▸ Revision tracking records
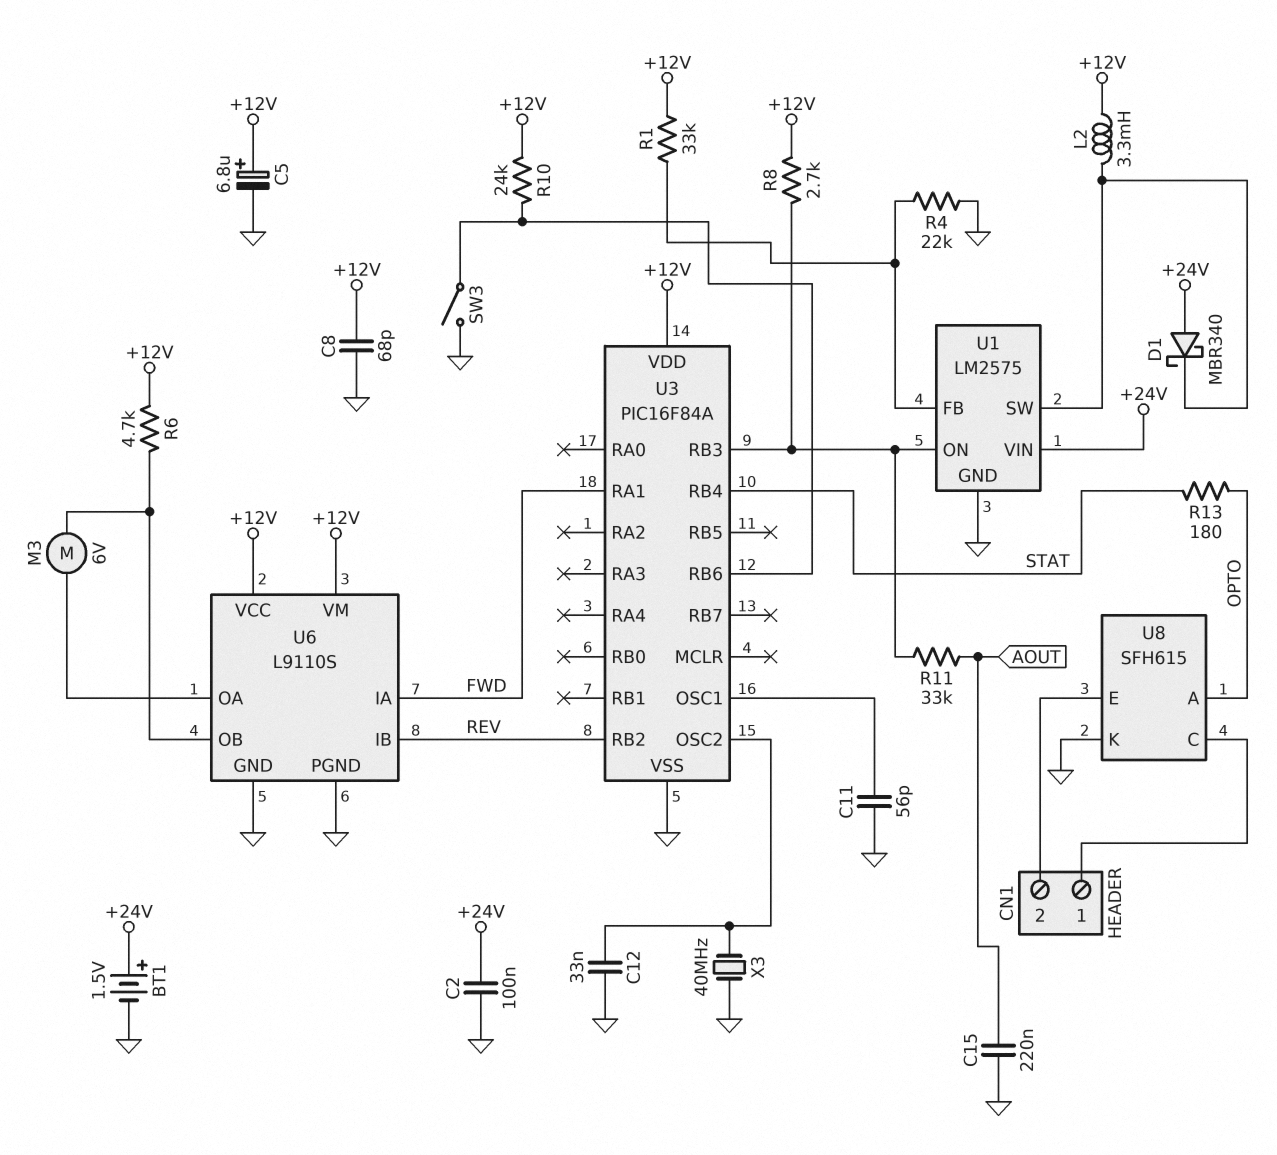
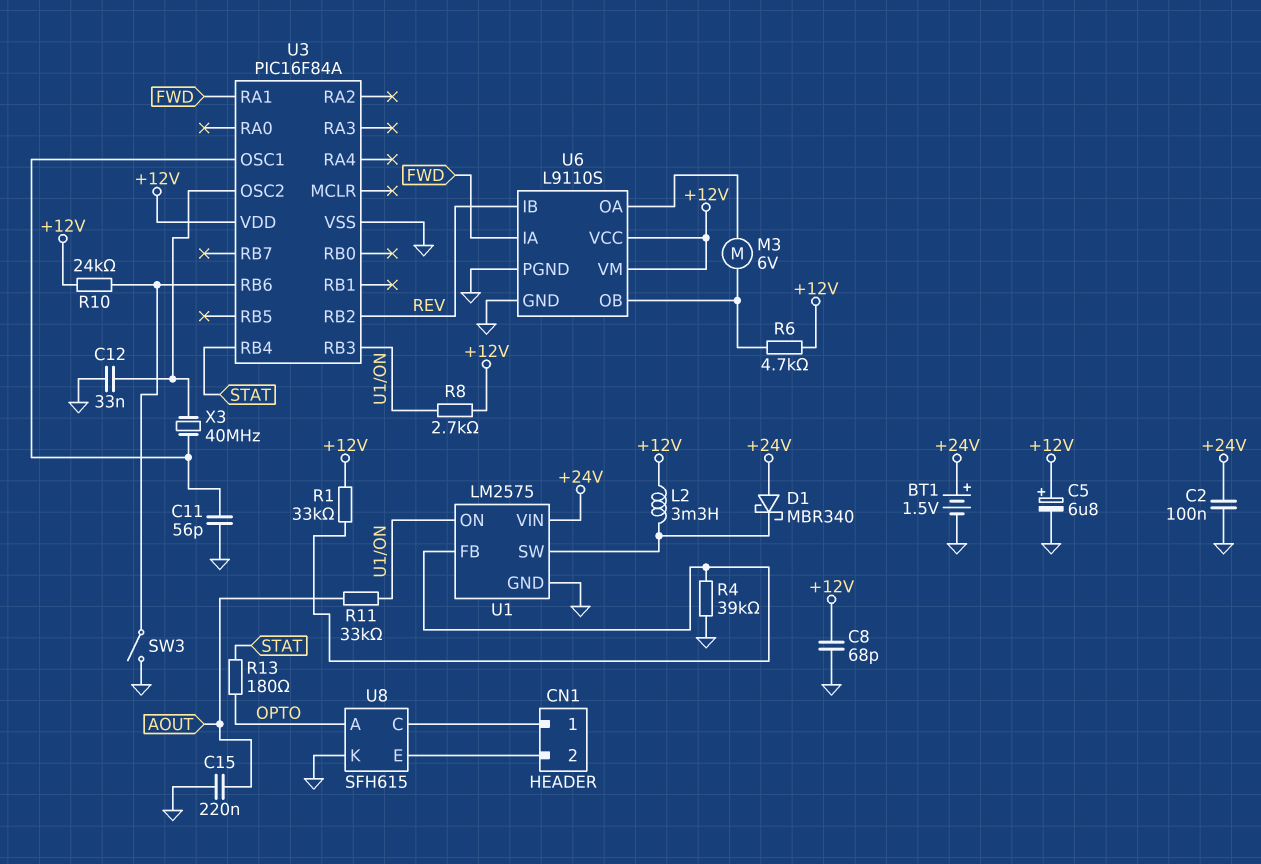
R4: 22k (GND, U1/FB) -> 39k (GND, U1/FB)
X3: 40MHz (GND, U3/OSC2) -> 40MHz (U3/OSC1, U3/OSC2)

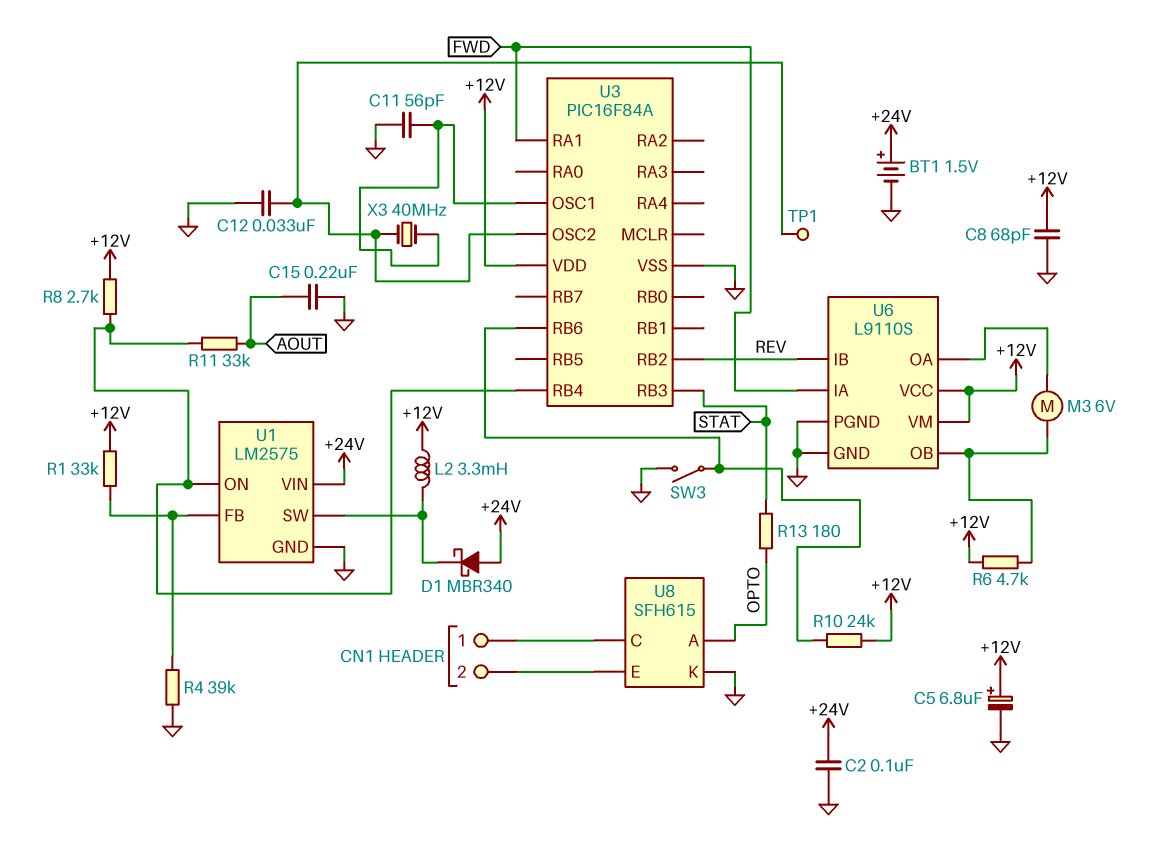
TP1: none -> test point (U3/OSC2)
U3 pin RB3: U1/ON -> STAT
U3 pin RB4: STAT -> U1/ON

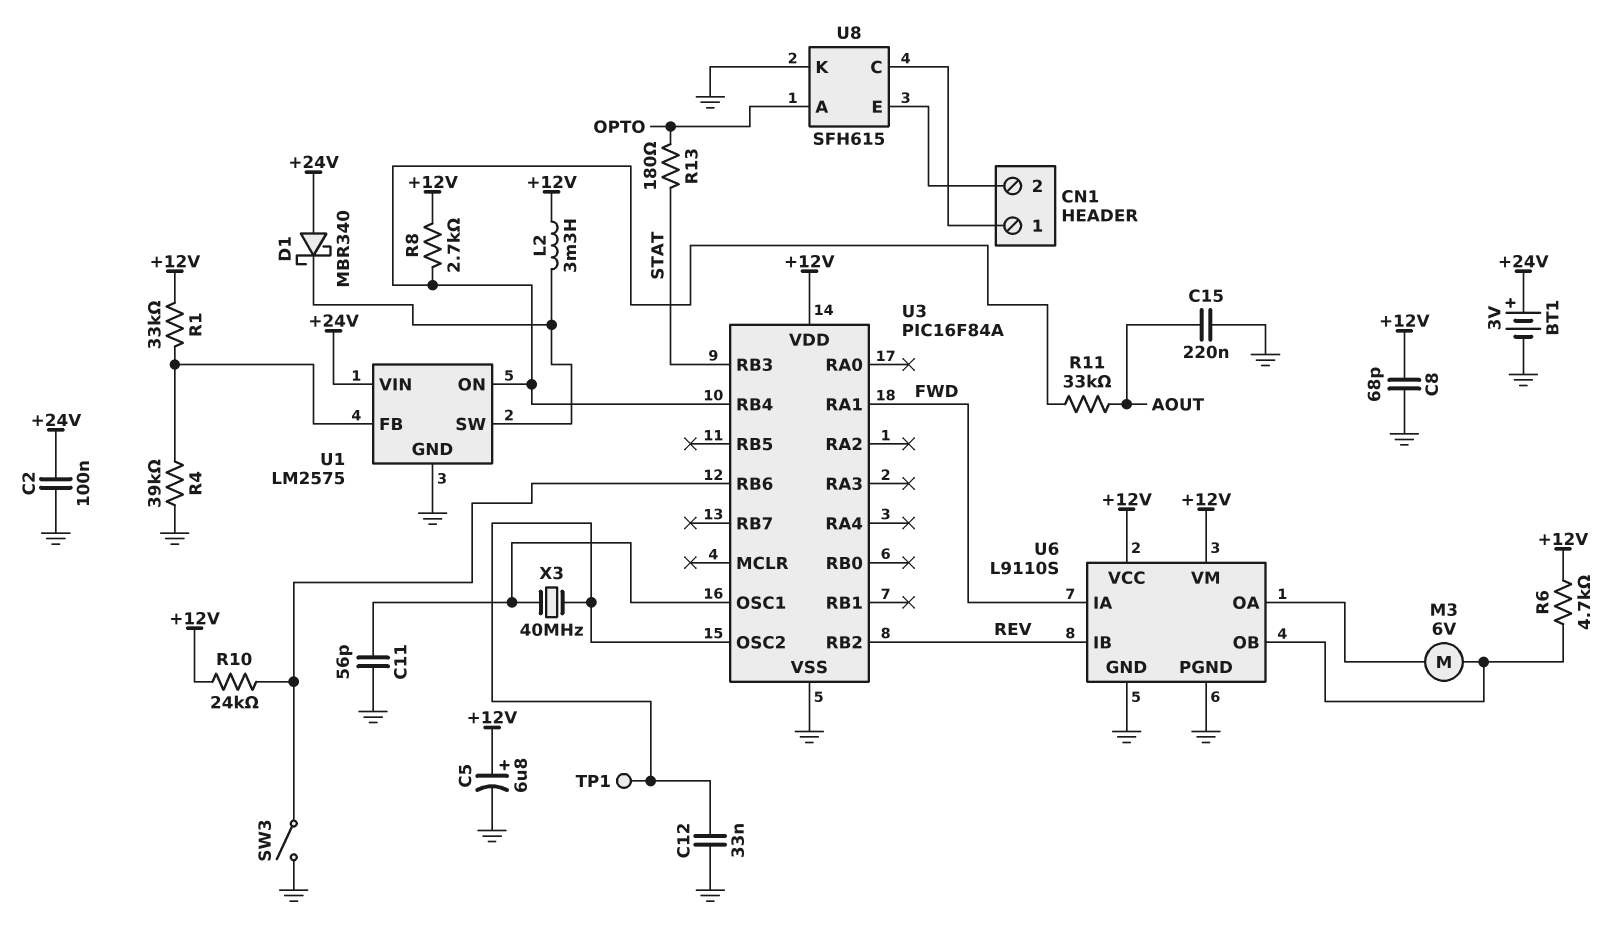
BT1: 1.5V (plus +24V, minus GND) -> 3V (plus +24V, minus GND)

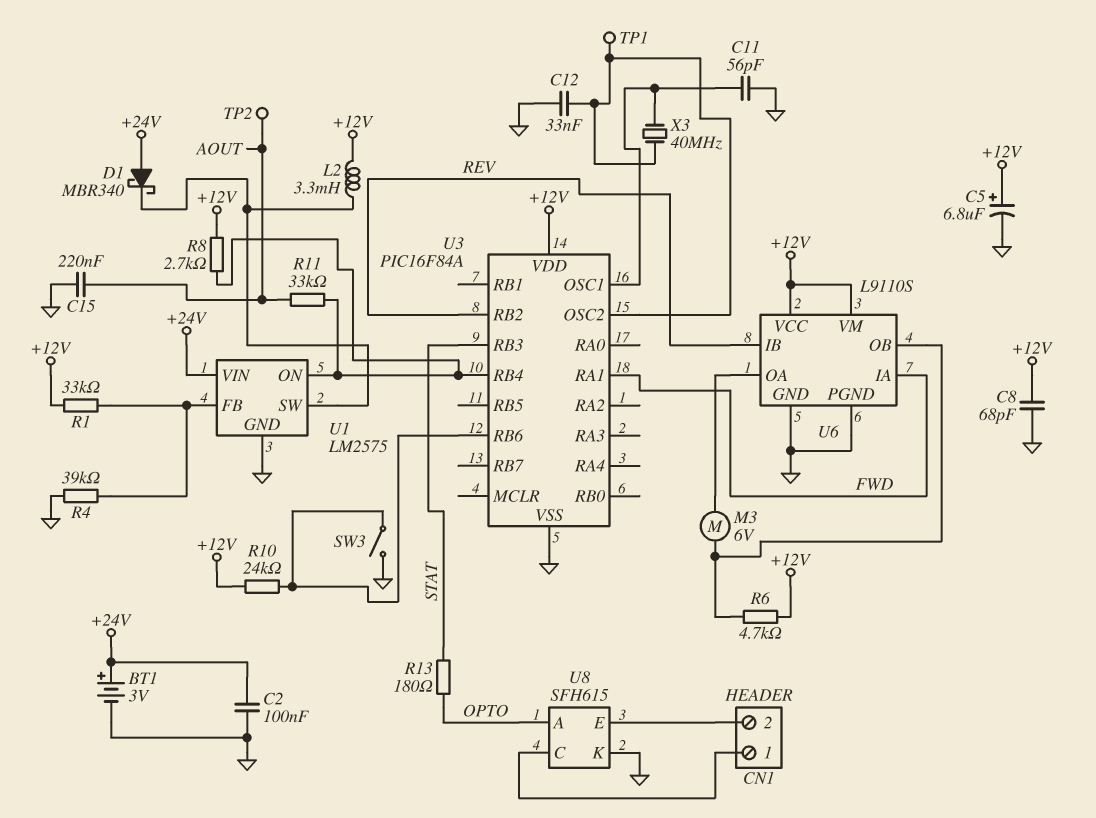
TP2: none -> test point (AOUT)

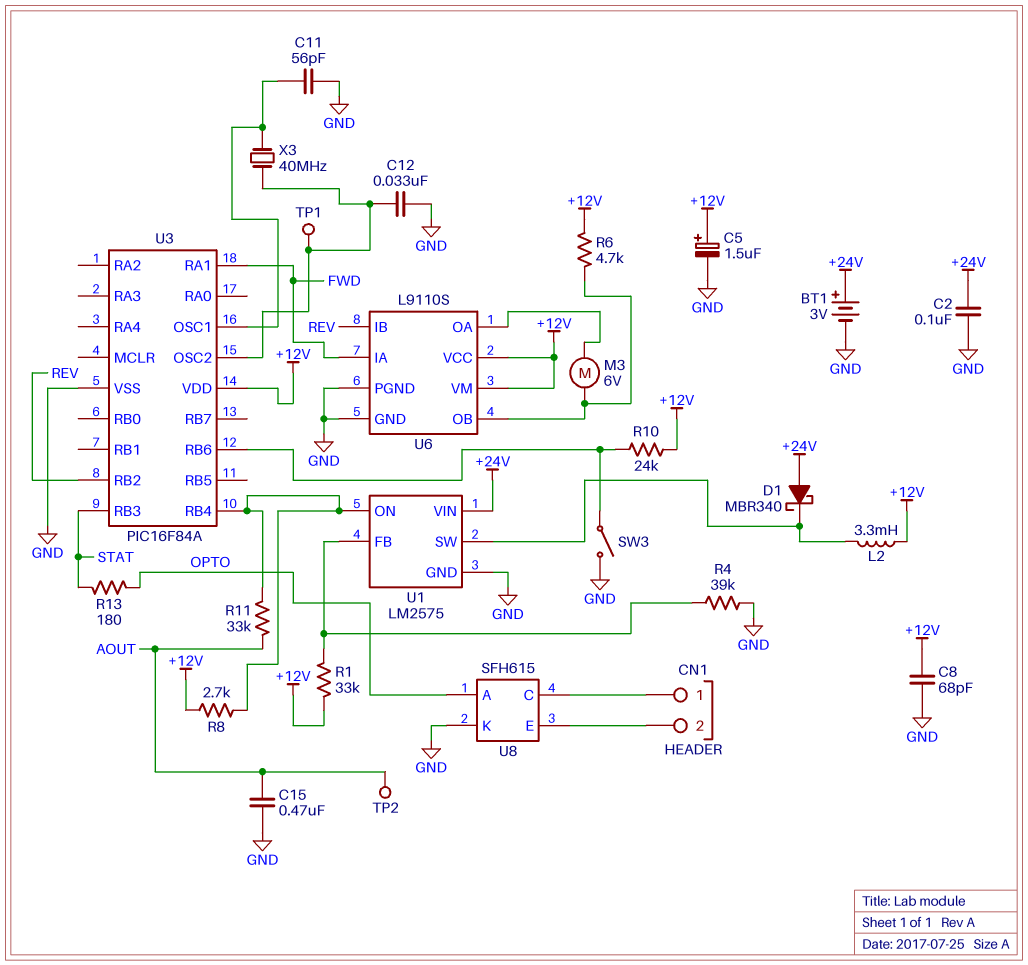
C5: 6.8uF (plus +12V, minus GND) -> 1.5uF (plus +12V, minus GND)
C15: 220nF (AOUT, GND) -> 470nF (AOUT, GND)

▸ Brief
Each entry, start to finish, goes into your copy exactly; the pictures stay out.

▸ Response area
R4: 22k (GND, U1/FB) -> 39k (GND, U1/FB)
X3: 40MHz (GND, U3/OSC2) -> 40MHz (U3/OSC1, U3/OSC2)

TP1: none -> test point (U3/OSC2)
U3 pin RB3: U1/ON -> STAT
U3 pin RB4: STAT -> U1/ON

BT1: 1.5V (plus +24V, minus GND) -> 3V (plus +24V, minus GND)

TP2: none -> test point (AOUT)

C5: 6.8uF (plus +12V, minus GND) -> 1.5uF (plus +12V, minus GND)
C15: 220nF (AOUT, GND) -> 470nF (AOUT, GND)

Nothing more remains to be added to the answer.